**Instructions to follow**
From the entries below, tally the lines with "pink" in them and reply with that figure only.
───── Task inputs ─────
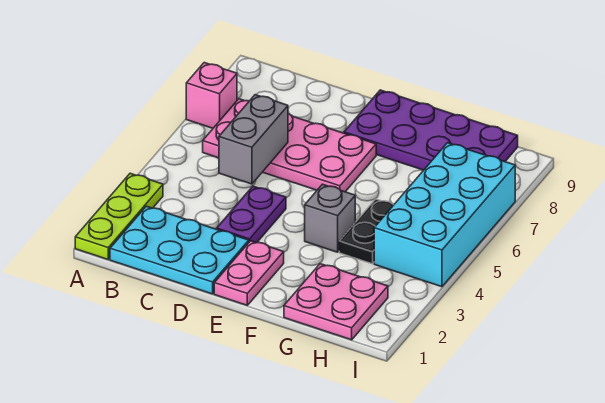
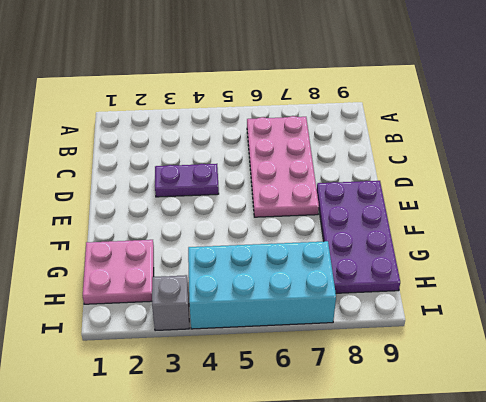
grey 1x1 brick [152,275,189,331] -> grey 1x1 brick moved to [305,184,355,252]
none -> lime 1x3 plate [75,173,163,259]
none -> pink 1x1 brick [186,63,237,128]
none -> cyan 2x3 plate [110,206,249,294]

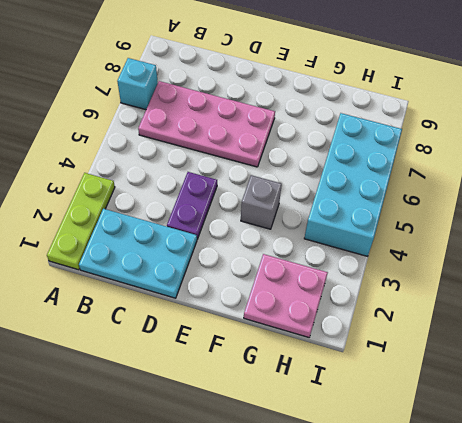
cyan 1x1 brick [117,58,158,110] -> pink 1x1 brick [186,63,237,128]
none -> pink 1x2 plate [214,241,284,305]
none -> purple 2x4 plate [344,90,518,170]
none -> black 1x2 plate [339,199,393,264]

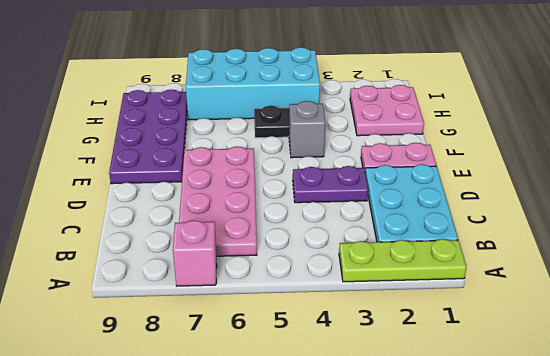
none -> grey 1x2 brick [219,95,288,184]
─────
**Output below**
3